(Material for this exercise):
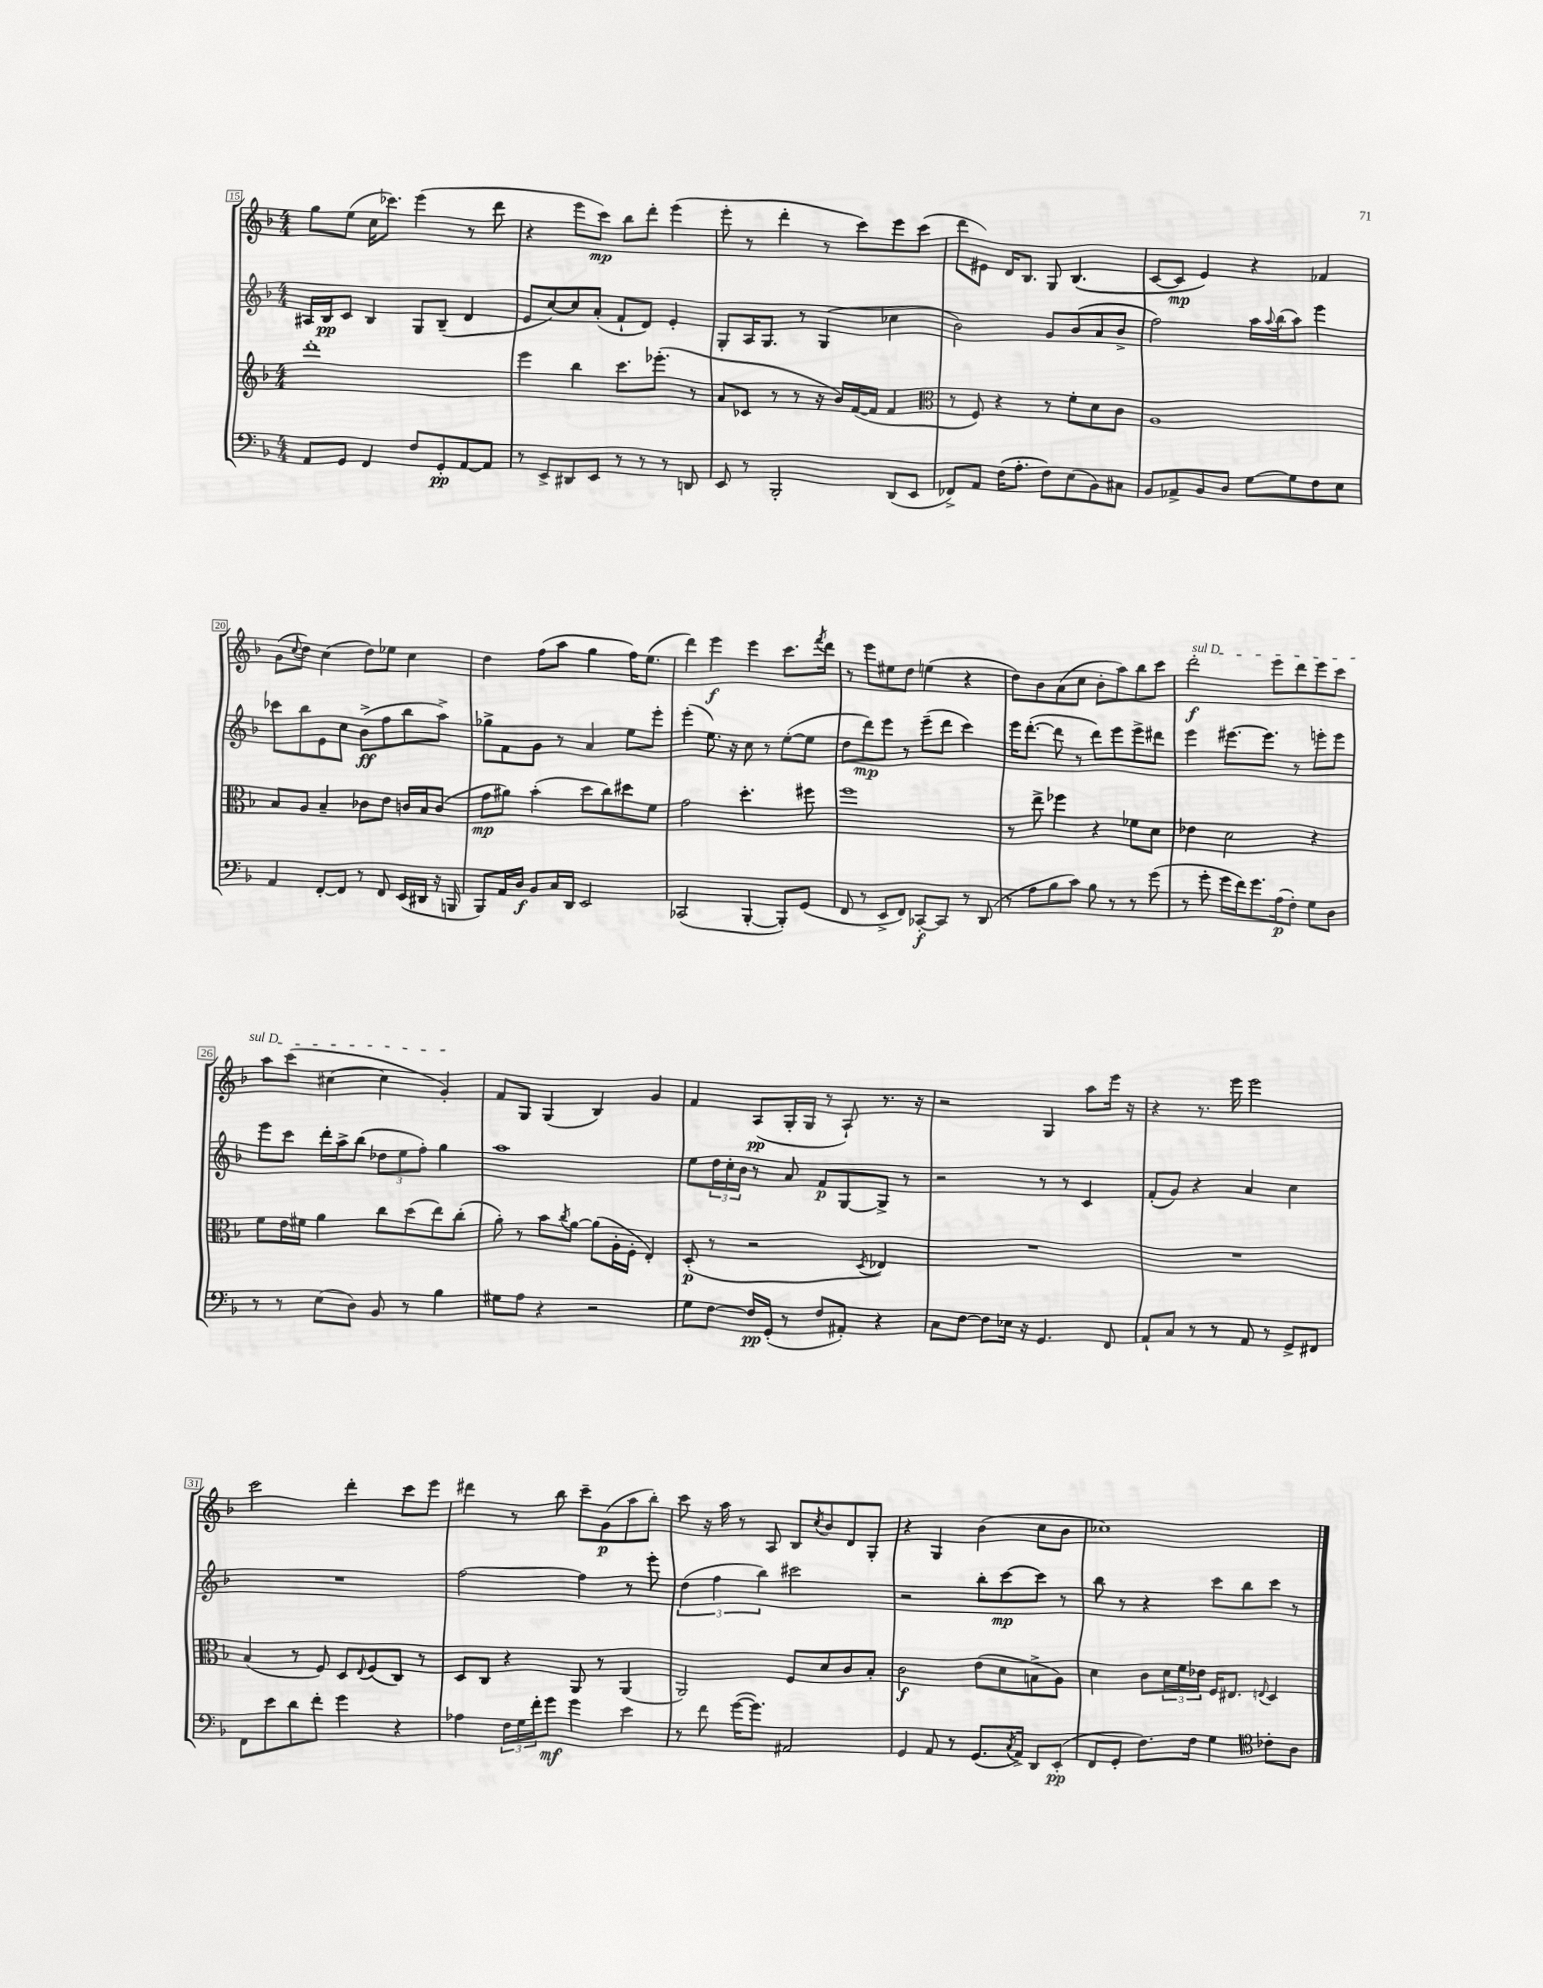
<<
\new StaffGroup <<
\new Staff = "s0" {
    \clef treble \key f \major \numericTimeSignature \time 4/4
    g''8 e''8( c''16 ces'''8.) e'''4( r8 d'''8 |
    r4 e'''8 c'''8\mp) bes''8 d'''8-. e'''4( |
    e'''8-. r8 d'''4-. r8 c'''8) e'''8 c'''8( |
    d'''8 eis'8) d'16 bes8. g8 bes4.( |
    c'8~ c'8\mp e'4) r4 fes'4 |
    g'8( \appoggiatura { c''8 } d''8) c''4( d''8) ees''8 c''4 |
    d''4 f''8( a''8 g''4 f''16) e''8.( |
    d'''4) e'''4\f e'''4 c'''8. \acciaccatura { f'''8 } d'''16 |
    r8 e'''8 eis''8 d''8 e''4( r4 |
    d''8) bes'8 a'8( c''8 bes'8-. a''8) bes''8 c'''8 |
    \once \override TextSpanner.bound-details.left.text = \markup { \italic "sul D" } d'''2-.\f\startTextSpan e'''8 d'''8 e'''8 c'''8 |
    a''8 c'''8( cis''4~ cis''4 g'4-.\stopTextSpan) |
    f'8 g8 g4( bes4) g'4 |
    f'4 a8\pp( g16-. g16 r8 a8-!) r8. r16 |
    r2 g4 a''8 e'''16 r16 |
    r4 r8. e'''16 e'''2 |
    c'''2 d'''4-. c'''8 e'''8 |
    dis'''4 r8 bes''8 c'''8-- g'8\p( a''8 bes''8-.) |
    c'''8 r16 a''16 r8 a8 bes8 \acciaccatura { c''8 } bes'8 d'8 g8-. |
    r4 g4 bes'4( c''8 bes'8 |
    ces''1) \bar "|." |
}
\new Staff = "s1" {
    \clef treble \key f \major \numericTimeSignature \time 4/4
    ais16 bes16\pp c'8 bes4 g8 bes8--( d'4 |
    e'8 c''8~) c''8 a'8-.( f'8-! d'8) e'4-. |
    g8-. a16 g8. r8 g4( ces''4 |
    bes'2) g'8 bes'8( a'8 bes'8-> |
    f''2) a''16 \appoggiatura { a''8 } bes''16( a''8) e'''4 |
    ces'''8 bes''8 e'8 c''8 bes'8->\ff( f''8 bes''8 a''8->) |
    ges''8-> f'8 g'8 r8 a'4 e''8 e'''8-. |
    e'''4-.( e''8.) r16 c''8 r8 e''8~-.( e''8 |
    d''8 d'''8\mp) e'''8 r8 e'''8--( d'''8 c'''4) |
    e'''16 d'''8.~-.( d'''8 r8 d'''8) e'''8 e'''8-> dis'''8 |
    e'''4 eis'''8.~ eis'''8. r8 e'''8-. e'''8 |
    e'''8 c'''8 d'''16-. a''16-> bes''8( \tuplet 3/2 { des''8 e''8 f''8-.) } g''4 |
    a''1 |
    e''8 \tuplet 3/2 { d''16 c''16-. bes'16 } r8 a'8 f'8\p g8~ g8-> r8 |
    r2 r8 r8 c'4 |
    f'8-.( g'8) r4 a'4 c''4 |
    R1 |
    f''2~ f''4 r8 e'''8-. |
    \tuplet 3/2 { d''4( f''4 bes''4) } cis'''2 |
    r2 bes''8-. c'''8~\mp c'''8 r8 |
    bes''8 r8 r4 c'''8 bes''8 c'''8 r8 \bar "|." |
}
\new Staff = "s2" {
    \clef treble \key f \major \numericTimeSignature \time 4/4
    d'''1-. |
    e'''4 bes''4 c'''8. ees'''8.-.( r8 |
    a'8 ces'8 r8 r8 r16 bes'16) f'16~( f'16 f'4 |
    \clef alto r8 f8) r4 r8 f'8-. d'8 c'8 |
    a1 |
    bes8 a8 bes4-- ces'8 e'8 c'16 bes16 c'8( |
    g'8\mp ais'8) bes'4-.( d''8 c''8) dis''8 f'8 |
    g'2 d''4.-. fis''8 |
    f''1 |
    r8 e''8-> fes''4 r4 fes'8 d'8 |
    ees'4 d'2 r4 |
    f'8 e'16 fis'16 a'4 c''8 d''8( e''8) c''8-.( |
    a'8-.) r8 bes'8 \acciaccatura { c''8 } a'8~ a'8( a16-. f16-. e4-.) |
    d8-.\p( r8 r2 \acciaccatura { d8 } ees4) |
    R1 |
    R1 |
    bes4( r8 f8) d8 \appoggiatura { e8 } f8( c8) r8 |
    d8 c8 r4 a,8 r8 a,4( |
    a,2) f8 d'8 c'8 bes8-. |
    c'2\f e'8( d'8 b8-> a8) |
    d'4 c'8 \tuplet 3/2 { d'16 f'16 ees'16 } f16 eis8. \appoggiatura { e8 } d4 \bar "|." |
}
\new Staff = "s3" {
    \clef bass \key f \major \numericTimeSignature \time 4/4
    a,8 g,8 f,4 f8 g,8-.\pp a,8~ a,8 |
    r8 e,8-> dis,8 e,8 r8 r8 r8 d,8 |
    e,8 r8 bes,,2-. d,8( e,8 |
    fes,8->) a,8 f16( a8.-. f8) e8( bes,8) cis8 |
    bes,8 aes,8-> bes,8 d8 g8~ g8 f8 e8 |
    a,4 f,8~-. f,8 r8 f,8 e,16( dis,16 r16 b,,16 |
    bes,,8) a,16 d16\f bes,8 c16 d,16 e,2 |
    ces,2( bes,,4~-. bes,,8-.) g,8( |
    f,8 r8 e,8-> f,8) ces,8~-.\f ces,8 r8 d,8( |
    r8 a8 bes8 c'8) bes8 r8 r8 g'8( |
    r8 g'8-. g'16 f'16) g'8. a16\p( f8-.) g8 d8 |
    r8 r8 e8( d8) bes,8 r8 bes4 |
    gis8 a8 r4 r2 |
    g8 f8~ f16\pp g,16-.( r8 f8 ais,8-.) r4 |
    c8 f8~ f8 ees16 r16 g,4. f,8 |
    a,8-! c8 r8 r8 a,8 r8 g,8-> fis,8 |
    f,8 e'8 d'8 f'8-. g'4 r4 |
    aes4 \tuplet 3/2 { f16 g16 f'16-. } g'8\mf g'4 e'4 |
    r8 f'8 g'16~( g'8.) ais,2 |
    g,4 a,8 r8 g,8.( \acciaccatura { c8 } a,16->) d,8 e,8-.\pp( |
    f,8 g,8-. f8.) f16 g4 \clef tenor ces'8-. a8 \bar "|." |
}
>>
>>
\layout { \context { \Score currentBarNumber = #15 \override BarNumber.stencil = #(make-stencil-boxer 0.1 0.3 ly:text-interface::print) } }
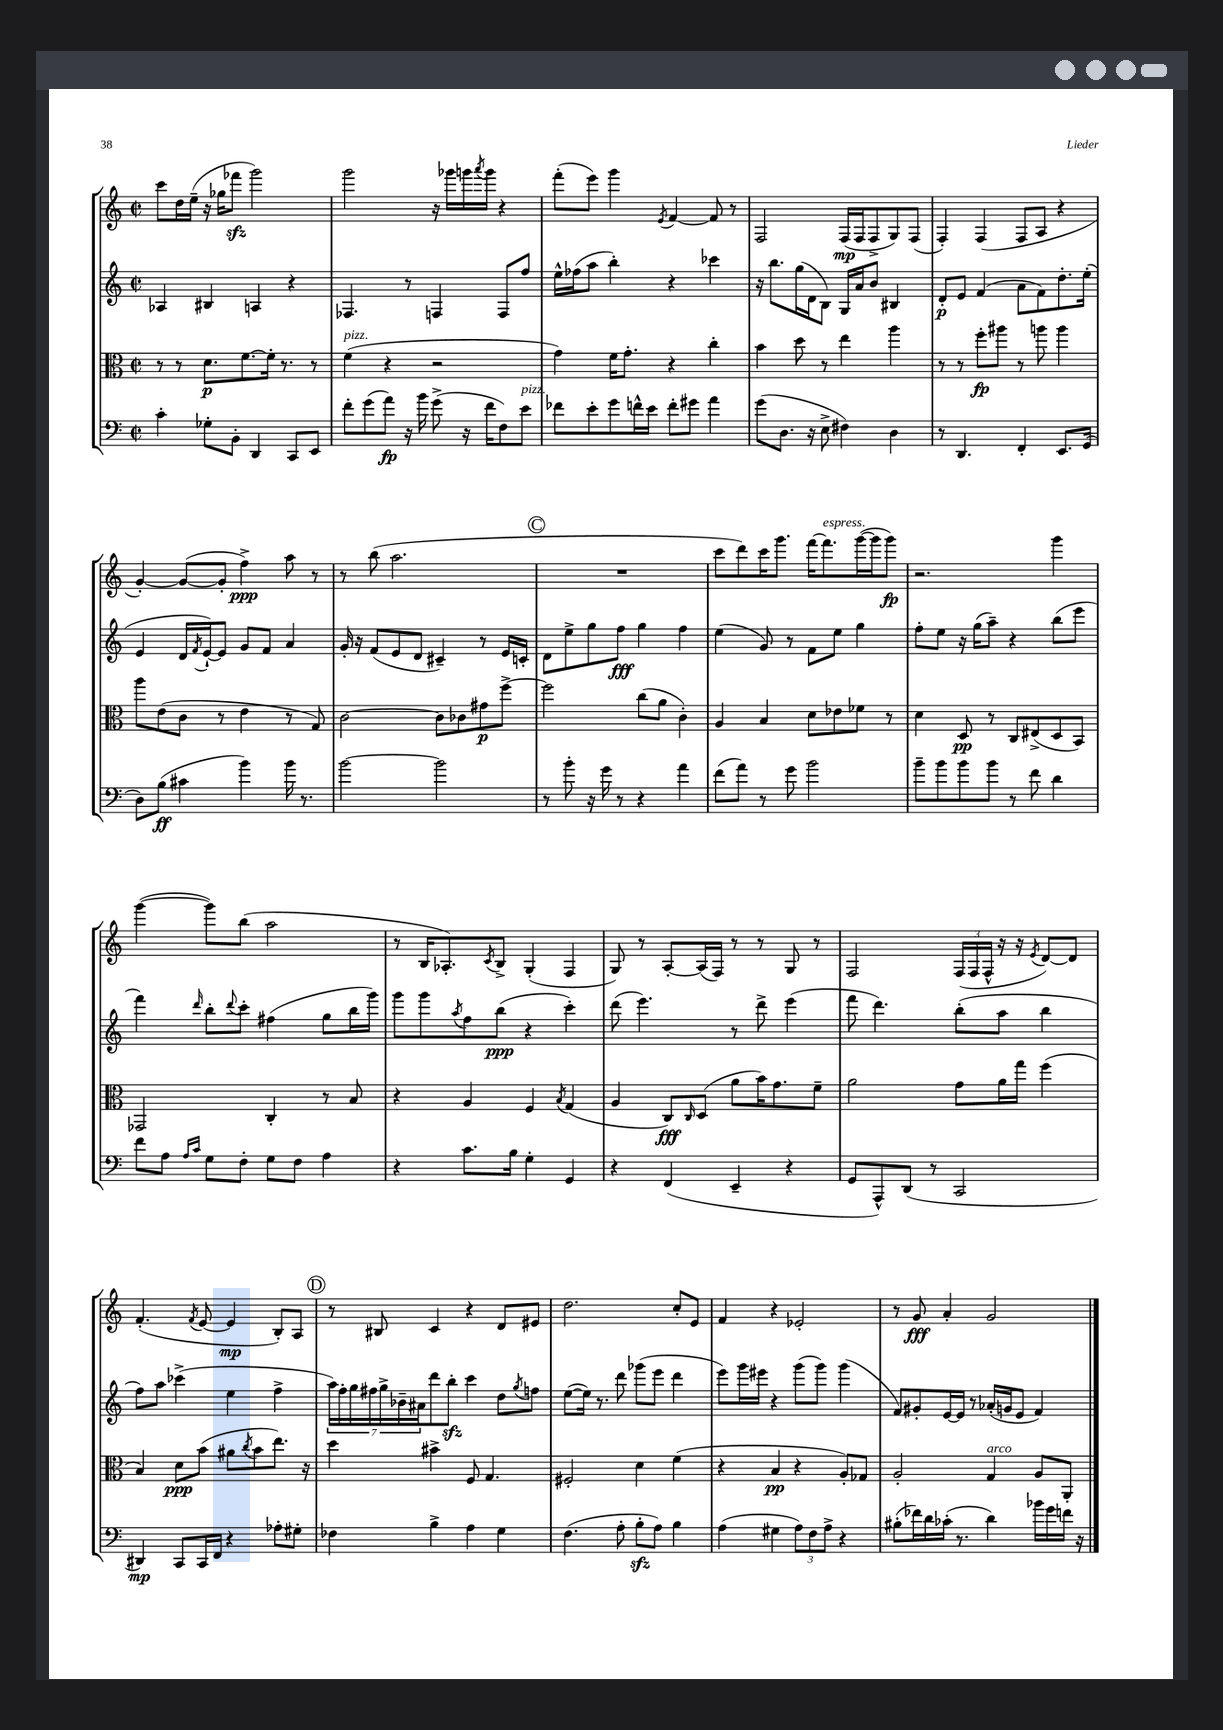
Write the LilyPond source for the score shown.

<<
\new StaffGroup <<
\new Staff = "s0" {
    \clef treble \key c \major \defaultTimeSignature \time 2/2
    c'''8 d''16 e''16--( r16 ges''16 fes'''8\sfz g'''2) |
    g'''2 r16 ges'''16 g'''16 \acciaccatura { a'''8 } g'''16 r4 |
    f'''8-.( e'''8) g'''4 \acciaccatura { e'8 } f'4~ f'8 r8 |
    f2 f16\mp( f16 f8-> g8) f8( |
    f4-.) f4( f8 a8 r4 |
    g'4~-.) g'8~( g'8-. f''4->\ppp) a''8 r8 |
    r8 b''8( a''2. |
    \mark \markup { \circle "C" } R1 |
    c'''8 d'''8) c'''16 g'''8. f'''16~ f'''8.^\markup { \italic "espress." } g'''16~( g'''16 g'''8\fp) |
    r2. g'''4 |
    g'''4~( g'''8) b''8( a''2 |
    r8 b16 aes8.-.) \acciaccatura { c'8 } b8-> g4-.( f4 |
    g8) r8 a8~-. a16( f16) r8 r8 g8 r8 |
    f2 \tuplet 3/2 { f16( f16 f16-^ } r16 r16 \acciaccatura { e'8 } d'8~) d'8 |
    f'4.-.( \acciaccatura { f'8 } e'8~ e'4\mp b8-.) a8 |
    \mark \markup { \circle "D" } r8 bis8 c'4 r4 d'8 eis'8 |
    d''2. c''8-. e'8 |
    f'4 r4 ees'2-. |
    r8 g'8\fff a'4-. g'2 \bar "|." |
}
\new Staff = "s1" {
    \clef treble \key c \major \defaultTimeSignature \time 2/2
    aes4 bis4 a4 r4 |
    fes4. r8 f4 f8 f''8 |
    e''16-^ fes''16( a''8 b''4-.) r4 ces'''4 |
    r16 b''8. g''16( d'16 b8) g16 a'16 b'8 bis4 |
    d'8-.\p e'8 f'4( a'8 f'8) d''8.-. e''16-.( |
    e'4 d'16 \acciaccatura { f'8 } e'16~-!) e'8 g'8 f'8 a'4 |
    g'16-. r16 f'8( e'8 d'8 cis'4--) r8 e'16 c'16-. |
    \mark \markup { \circle "C" } d'8 e''8-> g''8 f''8\fff g''4 f''4 |
    e''4( g'8) r8 f'8 e''8 g''4 |
    f''8-. e''8 r16 g''16( a''8--) r4 b''8( e'''8 |
    f'''4) \grace { d'''16 } b''8-. \appoggiatura { d'''8 } c'''8-. fis''4( g''8 b''16 g'''16) |
    g'''8 g'''8 \acciaccatura { a''8 } f''8 b''8\ppp( r4 c'''4-.) |
    d'''8( e'''4.) r8 d'''8-> e'''4( |
    f'''8 d'''4.) b''8-.( a''8 b''4 |
    f''8) a''8 ces'''4->( e''4 f''4-> |
    \mark \markup { \circle "D" } \tuplet 7/4 { a''16) f''16-. g''16 fis''16 g''16-> bes'16-- ais'16 } d'''8 b''8-.\sfz c'''4 d''8 \acciaccatura { g''8 } f''8 |
    e''8~( e''16) r8. d'''8 ges'''8( e'''8 d'''4 |
    e'''8) g'''16 eis'''16 r4 g'''8( g'''8) g'''4( |
    f'8) gis'8-. e'16~ e'16 r8 aes'16-.( g'16 e'8 f'4) \bar "|." |
}
\new Staff = "s2" {
    \clef alto \key c \major \defaultTimeSignature \time 2/2
    r8 r8 d'8.\p f'8.~ f'16-. r8. r8 |
    f'4^\markup { \italic "pizz." }( r4 r2 |
    g'4) f'16 g'8.-. r4 c''4-. |
    b'4 d''8 r8 e''4 a''4 |
    r8 r8 f''8-.\fp ais''8 r8 a''8 a''4 |
    a''8 e'8( c'8 r8 e'4 r8 g8) |
    c'2~ c'8 ces'8 gis'8\p f''8~-> |
    \mark \markup { \circle "C" } f''2 c''8( a'8 c'4-.) |
    a4 b4 d'8 ees'8 fes'8 r8 |
    d'4 d8\pp r8 c8 eis8->( d8 b,8) |
    ges,2 c4-. r8 b8 |
    r4 a4 f4 \acciaccatura { b8 } g4( |
    a4 c8\fff) \grace { c16 } d8( a'8 b'16) g'8. f'8-- |
    a'2 g'8 a'16 g''16 f''4( |
    b4) d'8\ppp b'8( ais'8 \acciaccatura { c''8 } b'8 e''8.) r16 |
    \mark \markup { \circle "D" } d''4 bis'4-> f8 g4. |
    fis2-. d'4 f'4( |
    r4 b4\pp r4 a8-.) ges8 |
    a2-. g4^\markup { \italic "arco" } a8 a,8-. \bar "|." |
}
\new Staff = "s3" {
    \clef bass \key c \major \defaultTimeSignature \time 2/2
    c'4-. ges8-. b,8-. d,4 c,8 e,8 |
    f'8-. g'8( a'8\fp) r16 b'16 g'8->( r16 f'16 f8) e'8^\markup { \italic "pizz." } |
    fes'8 e'8-. g'8 f'16-^ e'16 f'8-. gis'8 a'4 |
    g'8( d8. r16 e8-> fis4) d4 |
    r8 d,4. f,4-. e,8. g,16( |
    d8) b8\ff( cis'4 b'4) b'16 r8. |
    b'2~ b'2 |
    \mark \markup { \circle "C" } r8 b'8-. r16 g'16 r8 r4 a'4 |
    f'8( a'8) r8 g'8 b'2 |
    b'8-- b'8 b'8 b'8 r8 f'8 d'4 |
    f'8 a8 \grace { a16 c'16 } g8 f8-. g8 f8 a4 |
    r4 c'8. b16 g4-. g,4 |
    r4 f,4( e,4-- r4 |
    g,8 a,,8-^) d,8( r8 c,2 |
    dis,4\mp) c,8 c,16 f,16 r4 aes8-. gis8-. |
    \mark \markup { \circle "D" } fes4 b4-> a4 g4 |
    f4.( a8-. b8-.\sfz a8) b4 |
    a4( gis4 \tuplet 3/2 { a8) f8 a8-> } r4 |
    bis8-.( fes'16) d'16 ces'16-.( r8. d'4) bes'16 g'16 f'16 r16 \bar "|." |
}
>>
>>
\layout { \context { \Score \remove "Bar_number_engraver" } }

(Request):
Convert the material, from its start through the line containing "d''8) bes'8 a'8( c''8", into a JSON list of strings with one string per line. Skip blank lines and omit the pictures.

(Exercise response):
[
  "<<",
  "\\new StaffGroup <<",
  "\\new Staff = \"s0\" {",
  "    \\clef treble \\key f \\major \\numericTimeSignature \\time 4/4",
  "    g''8 e''8( c''16 ces'''8.) e'''4( r8 d'''8 |",
  "    r4 e'''8 c'''8\\mp) bes''8 d'''8-. e'''4( |",
  "    e'''8-. r8 d'''4-. r8 c'''8) e'''8 c'''8( |",
  "    d'''8 eis'8) d'16 bes8. g8 bes4.( |",
  "    c'8~ c'8\\mp e'4) r4 fes'4 |",
  "    g'8( \\appoggiatura { c''8 } d''8) c''4( d''8) ees''8 c''4 |",
  "    d''4 f''8( a''8 g''4 f''16) e''8.( |",
  "    d'''4) e'''4\\f e'''4 c'''8. \\acciaccatura { f'''8 } d'''16 |",
  "    r8 e'''8 eis''8 d''8 e''4( r4 |",
  "    d''8) bes'8 a'8( c''8 bes'8-. a''8) bes''8 c'''8 |"
]